PROBLEM DESCRIPTION: Show every line of the records below that contains the string "volta". Reproduce each line in full.

[Extracted records]
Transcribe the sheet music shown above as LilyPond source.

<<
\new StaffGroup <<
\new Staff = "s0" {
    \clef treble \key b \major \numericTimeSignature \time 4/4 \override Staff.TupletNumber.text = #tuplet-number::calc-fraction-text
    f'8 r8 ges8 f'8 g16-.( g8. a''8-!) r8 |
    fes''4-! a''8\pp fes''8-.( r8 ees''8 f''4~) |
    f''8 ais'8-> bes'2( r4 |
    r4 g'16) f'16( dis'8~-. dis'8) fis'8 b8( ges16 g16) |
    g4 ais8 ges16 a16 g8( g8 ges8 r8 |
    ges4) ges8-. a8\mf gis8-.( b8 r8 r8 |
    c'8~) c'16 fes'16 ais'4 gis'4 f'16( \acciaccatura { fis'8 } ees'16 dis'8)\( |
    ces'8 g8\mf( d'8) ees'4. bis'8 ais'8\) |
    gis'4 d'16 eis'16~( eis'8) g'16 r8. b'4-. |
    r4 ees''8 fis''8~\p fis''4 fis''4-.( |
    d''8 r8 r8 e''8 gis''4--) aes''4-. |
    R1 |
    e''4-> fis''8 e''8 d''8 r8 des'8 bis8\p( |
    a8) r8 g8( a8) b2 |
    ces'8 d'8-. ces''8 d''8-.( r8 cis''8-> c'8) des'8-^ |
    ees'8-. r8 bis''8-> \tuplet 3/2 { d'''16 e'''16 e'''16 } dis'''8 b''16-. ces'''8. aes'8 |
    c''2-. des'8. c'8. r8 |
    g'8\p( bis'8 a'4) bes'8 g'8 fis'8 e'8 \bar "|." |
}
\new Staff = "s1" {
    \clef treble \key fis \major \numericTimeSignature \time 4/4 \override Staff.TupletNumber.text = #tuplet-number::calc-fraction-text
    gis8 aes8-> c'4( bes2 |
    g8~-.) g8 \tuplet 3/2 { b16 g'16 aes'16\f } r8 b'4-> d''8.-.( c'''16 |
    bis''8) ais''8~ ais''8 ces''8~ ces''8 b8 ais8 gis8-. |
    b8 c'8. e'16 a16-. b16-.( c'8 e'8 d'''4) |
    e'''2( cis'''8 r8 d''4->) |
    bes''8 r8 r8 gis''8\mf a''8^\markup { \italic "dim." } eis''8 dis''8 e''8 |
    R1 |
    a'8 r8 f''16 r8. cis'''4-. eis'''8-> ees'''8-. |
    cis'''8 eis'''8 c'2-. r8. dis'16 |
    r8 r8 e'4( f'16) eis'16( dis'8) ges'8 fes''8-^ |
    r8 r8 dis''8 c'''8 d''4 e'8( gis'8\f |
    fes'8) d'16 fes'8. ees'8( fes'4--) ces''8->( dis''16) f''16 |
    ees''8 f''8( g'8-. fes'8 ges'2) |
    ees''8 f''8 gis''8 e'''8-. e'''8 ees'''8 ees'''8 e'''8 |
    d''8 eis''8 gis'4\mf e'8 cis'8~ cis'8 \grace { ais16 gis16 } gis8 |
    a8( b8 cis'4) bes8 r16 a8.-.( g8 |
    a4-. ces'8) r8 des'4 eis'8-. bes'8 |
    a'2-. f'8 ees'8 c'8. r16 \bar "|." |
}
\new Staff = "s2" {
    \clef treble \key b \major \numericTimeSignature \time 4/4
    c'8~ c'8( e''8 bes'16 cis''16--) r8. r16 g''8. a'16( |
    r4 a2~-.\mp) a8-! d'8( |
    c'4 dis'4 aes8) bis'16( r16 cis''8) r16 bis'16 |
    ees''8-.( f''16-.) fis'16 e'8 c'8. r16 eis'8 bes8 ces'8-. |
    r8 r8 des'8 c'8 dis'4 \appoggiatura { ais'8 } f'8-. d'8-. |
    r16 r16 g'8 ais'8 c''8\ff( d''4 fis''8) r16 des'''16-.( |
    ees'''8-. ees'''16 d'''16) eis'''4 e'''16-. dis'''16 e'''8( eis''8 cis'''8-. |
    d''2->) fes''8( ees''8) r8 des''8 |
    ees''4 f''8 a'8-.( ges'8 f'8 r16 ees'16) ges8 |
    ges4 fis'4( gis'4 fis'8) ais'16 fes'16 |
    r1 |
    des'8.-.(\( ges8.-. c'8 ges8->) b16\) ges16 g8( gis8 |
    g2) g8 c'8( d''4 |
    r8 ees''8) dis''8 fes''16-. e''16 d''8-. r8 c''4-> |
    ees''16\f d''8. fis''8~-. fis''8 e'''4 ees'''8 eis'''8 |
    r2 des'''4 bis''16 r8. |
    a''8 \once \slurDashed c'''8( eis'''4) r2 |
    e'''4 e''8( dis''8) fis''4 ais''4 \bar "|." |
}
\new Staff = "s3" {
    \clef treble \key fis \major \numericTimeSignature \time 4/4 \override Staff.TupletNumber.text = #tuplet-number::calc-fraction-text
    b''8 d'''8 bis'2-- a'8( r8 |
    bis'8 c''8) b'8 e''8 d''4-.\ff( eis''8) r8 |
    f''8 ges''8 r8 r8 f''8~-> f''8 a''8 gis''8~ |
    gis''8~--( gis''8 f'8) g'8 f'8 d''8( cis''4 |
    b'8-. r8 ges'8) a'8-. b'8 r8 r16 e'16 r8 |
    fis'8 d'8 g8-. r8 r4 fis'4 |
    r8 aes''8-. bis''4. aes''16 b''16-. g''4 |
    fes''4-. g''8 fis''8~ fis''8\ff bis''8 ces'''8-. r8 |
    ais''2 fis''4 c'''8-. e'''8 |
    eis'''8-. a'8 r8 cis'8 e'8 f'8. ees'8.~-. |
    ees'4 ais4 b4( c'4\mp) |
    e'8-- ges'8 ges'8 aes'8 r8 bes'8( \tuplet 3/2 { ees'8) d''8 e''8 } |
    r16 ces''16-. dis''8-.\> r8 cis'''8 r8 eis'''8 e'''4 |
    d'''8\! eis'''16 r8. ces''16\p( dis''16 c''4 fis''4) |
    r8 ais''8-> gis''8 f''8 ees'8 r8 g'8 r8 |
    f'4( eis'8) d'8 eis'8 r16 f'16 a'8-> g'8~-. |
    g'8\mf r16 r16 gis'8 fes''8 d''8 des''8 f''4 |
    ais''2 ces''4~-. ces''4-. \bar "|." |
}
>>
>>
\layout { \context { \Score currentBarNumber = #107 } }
--
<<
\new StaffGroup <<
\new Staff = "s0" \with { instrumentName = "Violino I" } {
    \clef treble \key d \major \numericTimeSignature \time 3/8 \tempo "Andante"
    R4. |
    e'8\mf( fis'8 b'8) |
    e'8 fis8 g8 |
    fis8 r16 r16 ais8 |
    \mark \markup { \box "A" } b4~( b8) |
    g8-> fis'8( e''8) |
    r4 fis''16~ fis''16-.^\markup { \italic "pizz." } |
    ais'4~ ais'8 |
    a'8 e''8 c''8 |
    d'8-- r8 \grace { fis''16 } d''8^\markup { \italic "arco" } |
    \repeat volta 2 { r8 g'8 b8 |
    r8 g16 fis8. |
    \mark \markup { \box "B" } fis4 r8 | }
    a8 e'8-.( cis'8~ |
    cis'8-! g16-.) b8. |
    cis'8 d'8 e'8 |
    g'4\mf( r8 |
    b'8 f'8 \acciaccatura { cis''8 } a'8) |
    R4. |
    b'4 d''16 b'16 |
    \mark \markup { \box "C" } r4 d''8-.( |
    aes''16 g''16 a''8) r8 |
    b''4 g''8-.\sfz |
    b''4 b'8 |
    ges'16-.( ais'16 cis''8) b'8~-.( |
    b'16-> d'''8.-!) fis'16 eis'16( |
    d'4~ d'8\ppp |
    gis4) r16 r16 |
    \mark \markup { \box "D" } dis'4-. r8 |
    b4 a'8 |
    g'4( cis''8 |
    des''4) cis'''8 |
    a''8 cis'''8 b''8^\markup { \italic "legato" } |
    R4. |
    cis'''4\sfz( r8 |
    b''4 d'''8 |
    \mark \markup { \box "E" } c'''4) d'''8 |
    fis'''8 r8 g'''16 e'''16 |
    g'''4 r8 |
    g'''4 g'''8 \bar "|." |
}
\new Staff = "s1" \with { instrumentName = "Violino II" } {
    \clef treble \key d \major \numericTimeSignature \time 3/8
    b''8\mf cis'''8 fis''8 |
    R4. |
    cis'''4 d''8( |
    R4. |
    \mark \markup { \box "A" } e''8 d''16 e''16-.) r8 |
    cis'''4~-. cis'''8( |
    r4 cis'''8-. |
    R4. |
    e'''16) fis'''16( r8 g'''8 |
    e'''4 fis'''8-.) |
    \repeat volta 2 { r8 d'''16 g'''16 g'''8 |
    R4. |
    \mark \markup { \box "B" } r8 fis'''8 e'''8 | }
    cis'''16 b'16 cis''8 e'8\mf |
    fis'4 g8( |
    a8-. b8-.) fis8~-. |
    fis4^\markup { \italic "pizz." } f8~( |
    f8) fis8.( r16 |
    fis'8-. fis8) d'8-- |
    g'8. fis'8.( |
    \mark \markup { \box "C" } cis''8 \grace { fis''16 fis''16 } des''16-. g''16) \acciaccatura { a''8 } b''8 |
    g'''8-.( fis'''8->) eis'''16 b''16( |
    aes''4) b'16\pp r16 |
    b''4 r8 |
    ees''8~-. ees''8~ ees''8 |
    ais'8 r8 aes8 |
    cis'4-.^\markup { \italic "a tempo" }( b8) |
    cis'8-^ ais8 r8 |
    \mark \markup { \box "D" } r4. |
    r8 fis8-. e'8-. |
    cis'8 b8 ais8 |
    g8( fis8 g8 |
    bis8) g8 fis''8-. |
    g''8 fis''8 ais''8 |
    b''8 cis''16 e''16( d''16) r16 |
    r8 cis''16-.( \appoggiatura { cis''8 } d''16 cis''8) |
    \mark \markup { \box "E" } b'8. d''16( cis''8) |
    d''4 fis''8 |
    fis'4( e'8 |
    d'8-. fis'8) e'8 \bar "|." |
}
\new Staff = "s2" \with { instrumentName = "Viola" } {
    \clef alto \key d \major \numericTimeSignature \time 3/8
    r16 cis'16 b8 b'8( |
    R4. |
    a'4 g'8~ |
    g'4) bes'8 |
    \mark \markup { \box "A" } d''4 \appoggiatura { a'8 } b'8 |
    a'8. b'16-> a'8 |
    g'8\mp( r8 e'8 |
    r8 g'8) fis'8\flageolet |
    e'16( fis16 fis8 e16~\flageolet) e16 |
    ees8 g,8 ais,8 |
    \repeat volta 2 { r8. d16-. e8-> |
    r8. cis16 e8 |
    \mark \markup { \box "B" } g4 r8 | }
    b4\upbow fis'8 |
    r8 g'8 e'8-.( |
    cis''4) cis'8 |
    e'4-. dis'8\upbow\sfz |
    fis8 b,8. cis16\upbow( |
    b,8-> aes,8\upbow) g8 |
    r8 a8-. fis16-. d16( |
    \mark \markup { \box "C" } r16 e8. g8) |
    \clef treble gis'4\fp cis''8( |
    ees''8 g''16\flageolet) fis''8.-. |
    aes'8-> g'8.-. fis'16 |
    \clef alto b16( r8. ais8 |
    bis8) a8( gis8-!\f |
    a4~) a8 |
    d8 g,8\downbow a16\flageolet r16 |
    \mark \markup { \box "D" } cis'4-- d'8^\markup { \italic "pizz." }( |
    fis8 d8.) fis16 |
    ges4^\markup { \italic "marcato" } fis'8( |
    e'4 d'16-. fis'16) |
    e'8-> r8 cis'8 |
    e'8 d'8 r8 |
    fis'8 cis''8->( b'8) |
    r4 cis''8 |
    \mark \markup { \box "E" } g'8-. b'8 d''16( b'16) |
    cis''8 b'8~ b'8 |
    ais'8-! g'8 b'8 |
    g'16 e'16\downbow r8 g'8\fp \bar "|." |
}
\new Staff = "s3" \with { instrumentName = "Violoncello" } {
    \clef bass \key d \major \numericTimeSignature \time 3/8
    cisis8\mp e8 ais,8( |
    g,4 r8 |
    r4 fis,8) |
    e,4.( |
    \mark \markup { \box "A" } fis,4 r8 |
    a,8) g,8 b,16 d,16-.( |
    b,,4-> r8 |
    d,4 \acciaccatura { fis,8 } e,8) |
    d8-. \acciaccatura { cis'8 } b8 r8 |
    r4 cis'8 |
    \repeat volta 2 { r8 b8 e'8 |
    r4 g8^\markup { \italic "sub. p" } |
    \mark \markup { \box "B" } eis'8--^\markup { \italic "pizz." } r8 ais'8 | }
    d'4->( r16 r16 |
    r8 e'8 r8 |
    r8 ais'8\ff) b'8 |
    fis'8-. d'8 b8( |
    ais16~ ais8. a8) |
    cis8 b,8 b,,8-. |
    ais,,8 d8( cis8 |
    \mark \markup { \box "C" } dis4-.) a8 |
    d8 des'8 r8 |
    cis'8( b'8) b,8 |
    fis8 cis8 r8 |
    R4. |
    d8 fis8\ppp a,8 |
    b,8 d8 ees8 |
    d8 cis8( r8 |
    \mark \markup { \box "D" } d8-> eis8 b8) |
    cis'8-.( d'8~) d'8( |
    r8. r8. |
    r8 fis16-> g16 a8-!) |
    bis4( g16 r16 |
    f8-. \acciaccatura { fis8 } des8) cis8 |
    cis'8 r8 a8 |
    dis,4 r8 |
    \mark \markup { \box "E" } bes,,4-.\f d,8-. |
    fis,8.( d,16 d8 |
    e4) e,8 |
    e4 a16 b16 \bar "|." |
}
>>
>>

RESULT OF THE EXERCISE:
    \repeat volta 2 { r8 g'8 b8 |
    \repeat volta 2 { r8 d'''16 g'''16 g'''8 |
    \repeat volta 2 { r8. d16-. e8-> |
    \repeat volta 2 { r8 b8 e'8 |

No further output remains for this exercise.